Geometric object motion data
=== Begin Enclosure ===

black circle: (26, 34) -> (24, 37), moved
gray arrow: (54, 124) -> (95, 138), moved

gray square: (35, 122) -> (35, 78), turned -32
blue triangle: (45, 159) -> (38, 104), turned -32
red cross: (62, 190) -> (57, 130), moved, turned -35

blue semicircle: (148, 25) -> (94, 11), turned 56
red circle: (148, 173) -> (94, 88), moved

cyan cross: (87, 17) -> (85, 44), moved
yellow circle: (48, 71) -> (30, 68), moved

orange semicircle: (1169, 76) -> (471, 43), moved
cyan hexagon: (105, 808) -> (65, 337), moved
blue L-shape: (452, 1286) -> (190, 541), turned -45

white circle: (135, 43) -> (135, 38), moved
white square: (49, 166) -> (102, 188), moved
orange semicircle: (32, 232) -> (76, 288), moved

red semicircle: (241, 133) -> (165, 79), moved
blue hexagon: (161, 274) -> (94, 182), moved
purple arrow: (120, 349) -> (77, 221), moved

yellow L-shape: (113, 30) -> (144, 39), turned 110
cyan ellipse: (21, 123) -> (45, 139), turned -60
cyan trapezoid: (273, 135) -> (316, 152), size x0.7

=== End Enclosure ===
=== Begin Enclosure ===

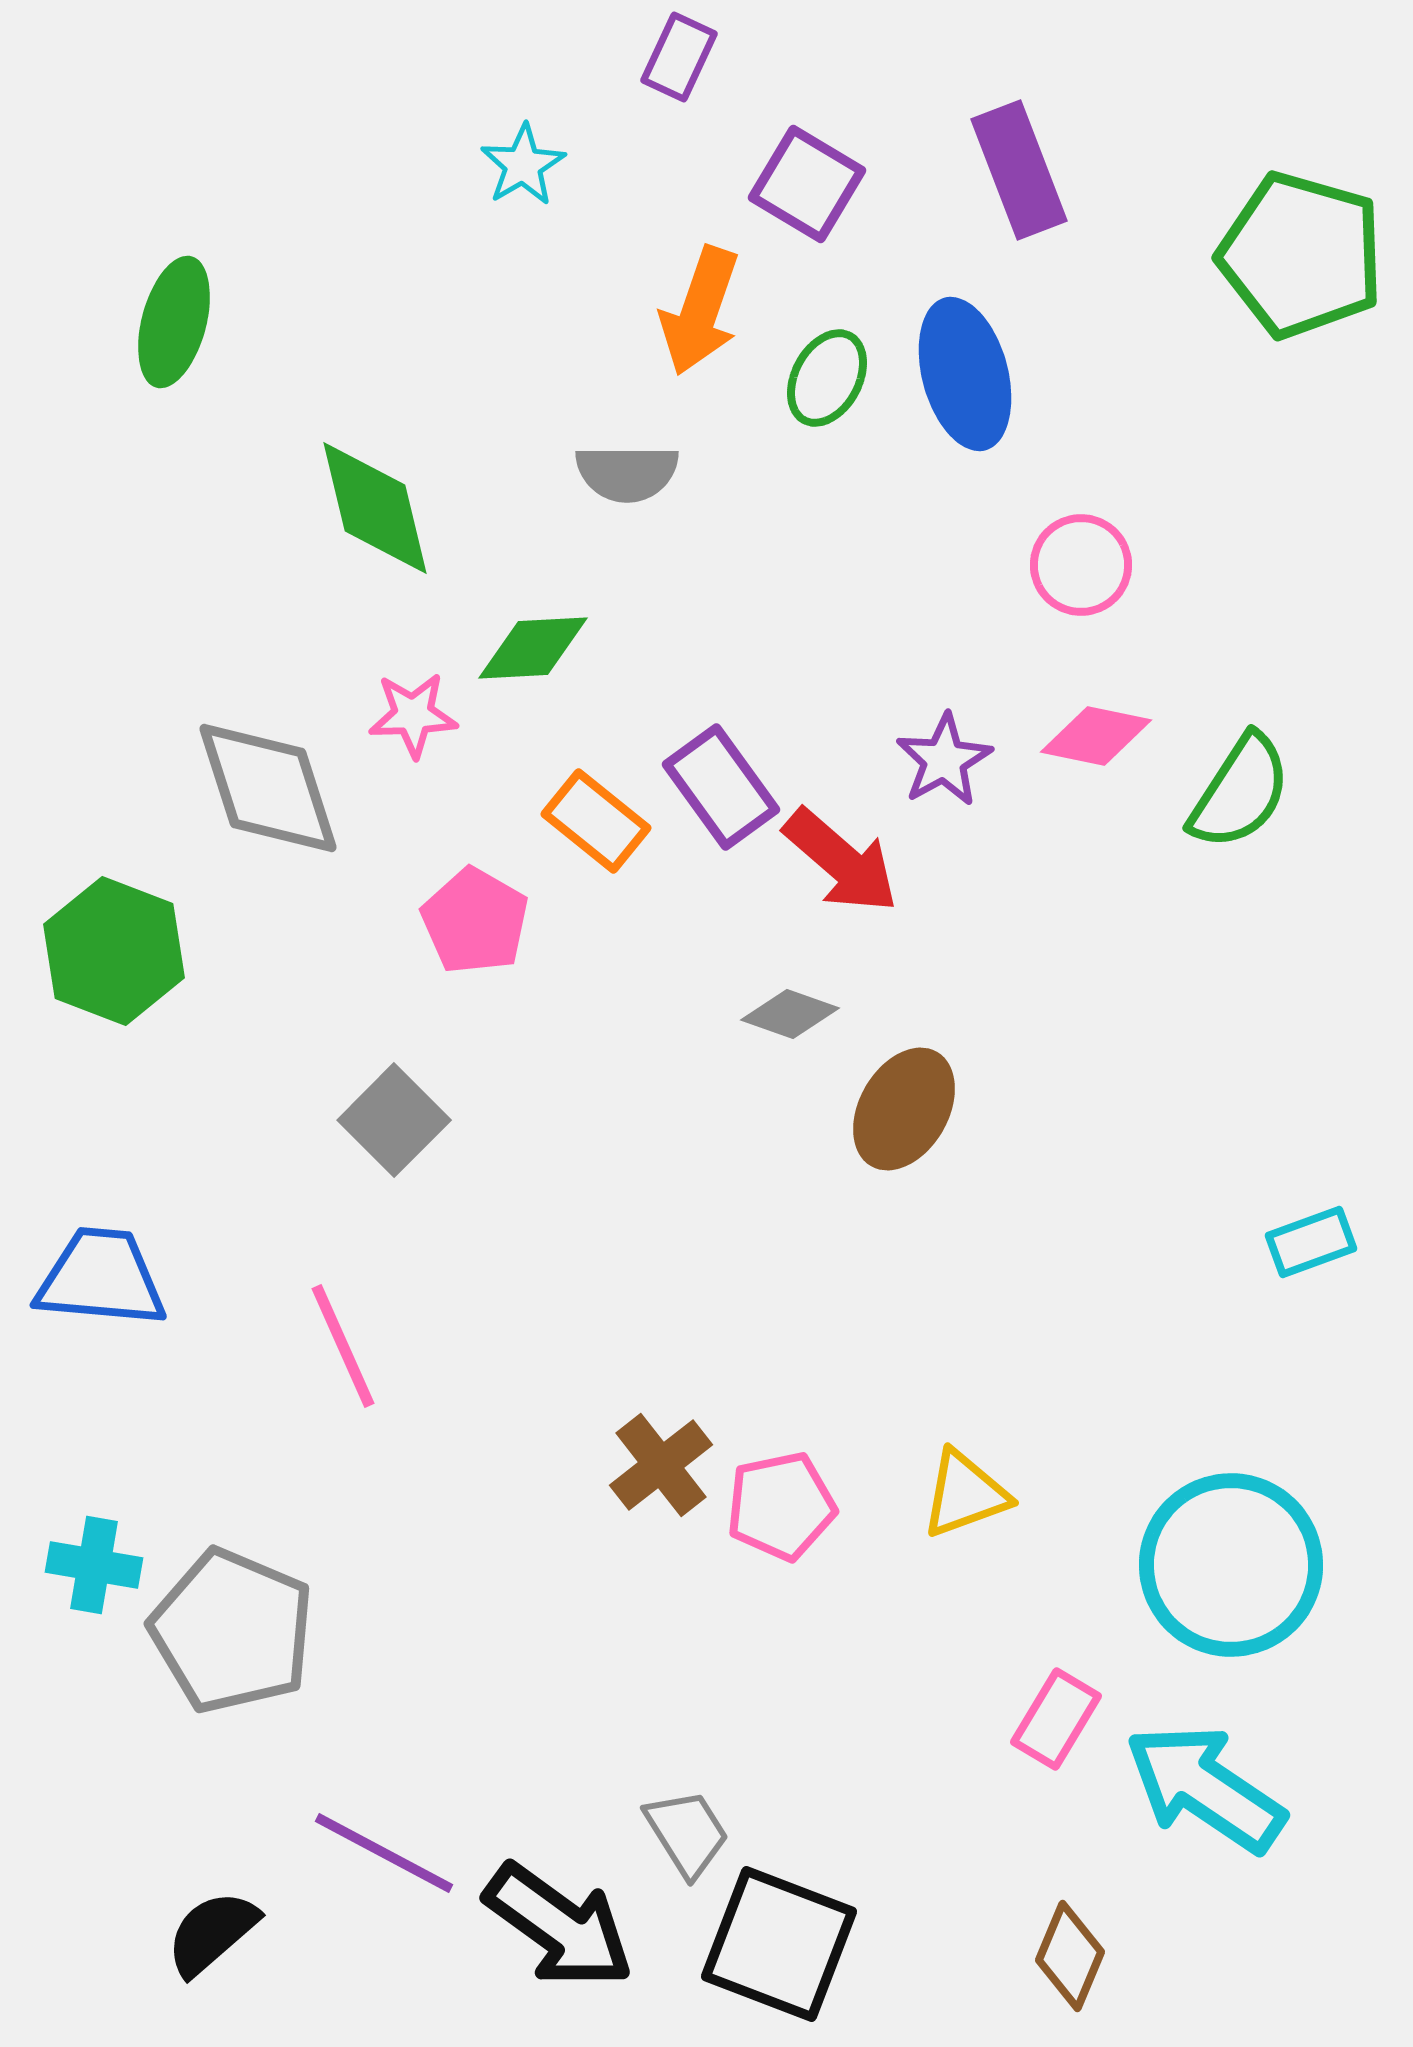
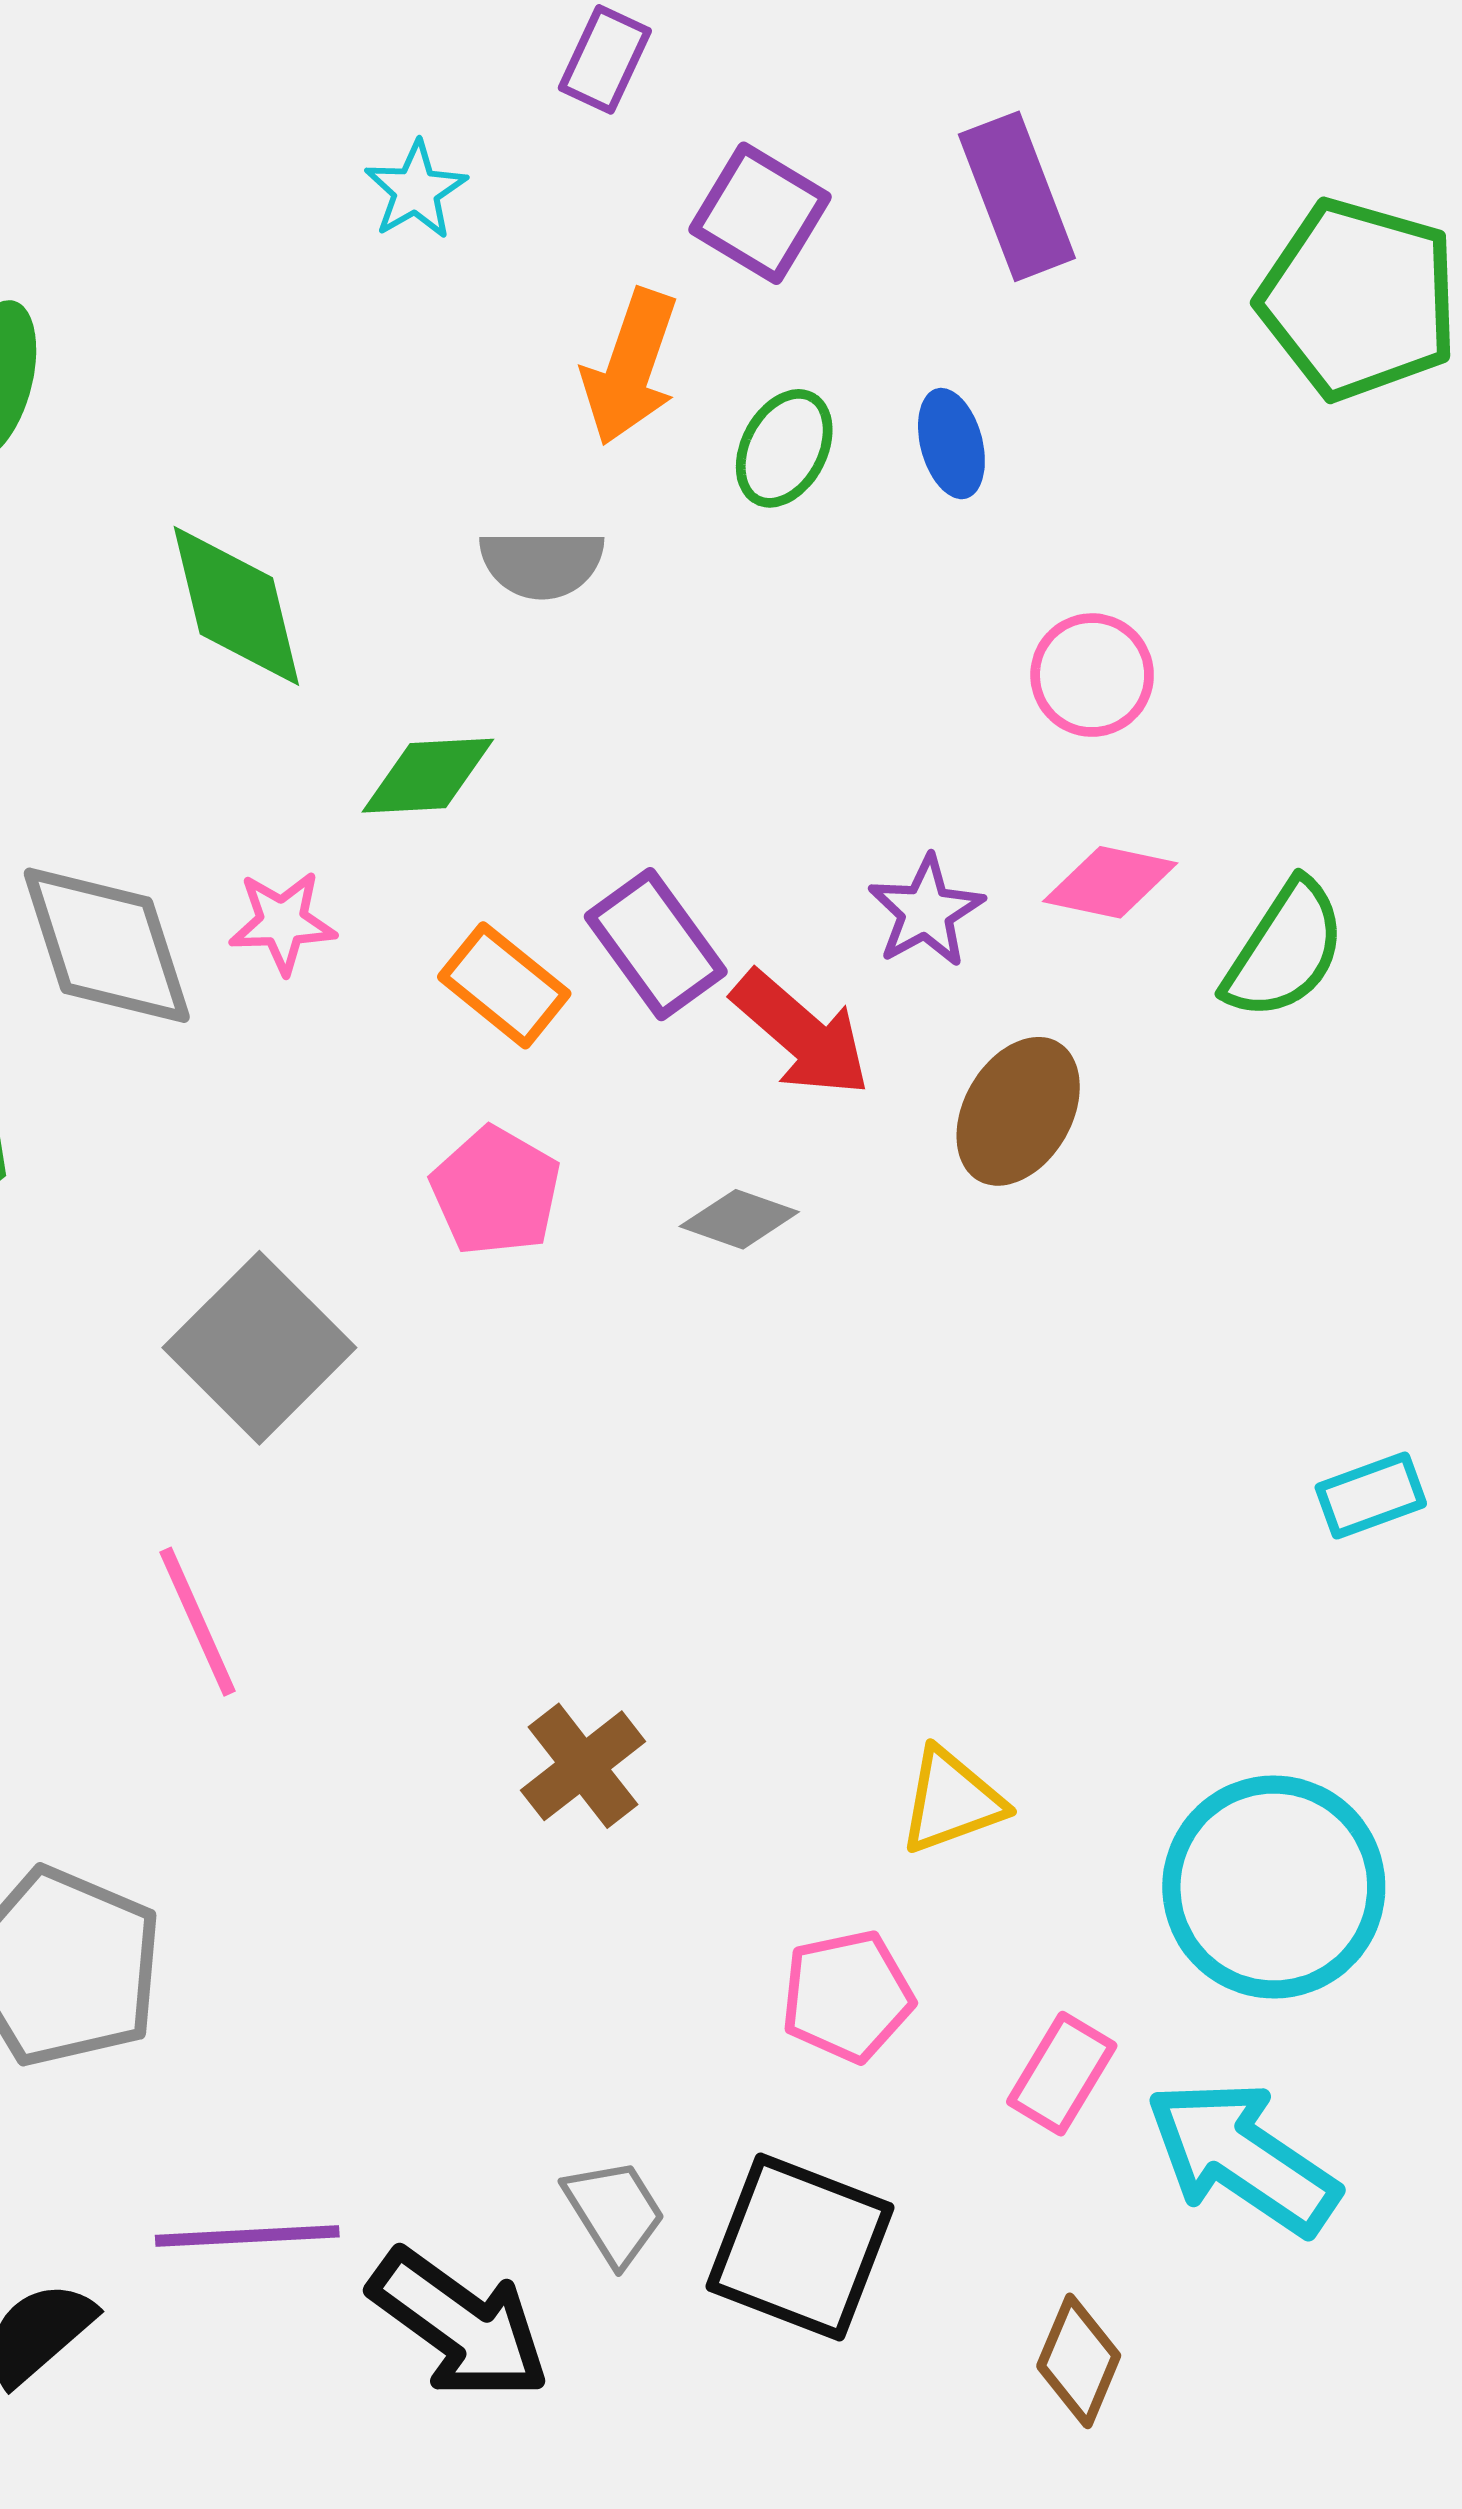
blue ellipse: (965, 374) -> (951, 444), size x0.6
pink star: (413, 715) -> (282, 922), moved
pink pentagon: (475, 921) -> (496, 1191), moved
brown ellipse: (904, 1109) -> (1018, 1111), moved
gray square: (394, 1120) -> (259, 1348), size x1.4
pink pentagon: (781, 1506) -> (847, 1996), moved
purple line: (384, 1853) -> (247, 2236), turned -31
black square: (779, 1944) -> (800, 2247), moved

=== End Enclosure ===

** What you need to do **
Among the entries above, find the line with "blue hexagon: (161, 274) -> (94, 182), moved" and the line with "cyan trapezoid: (273, 135)"; give again exactly these two lines and all lines between them.

** Response to the task **
blue hexagon: (161, 274) -> (94, 182), moved
purple arrow: (120, 349) -> (77, 221), moved

yellow L-shape: (113, 30) -> (144, 39), turned 110
cyan ellipse: (21, 123) -> (45, 139), turned -60
cyan trapezoid: (273, 135) -> (316, 152), size x0.7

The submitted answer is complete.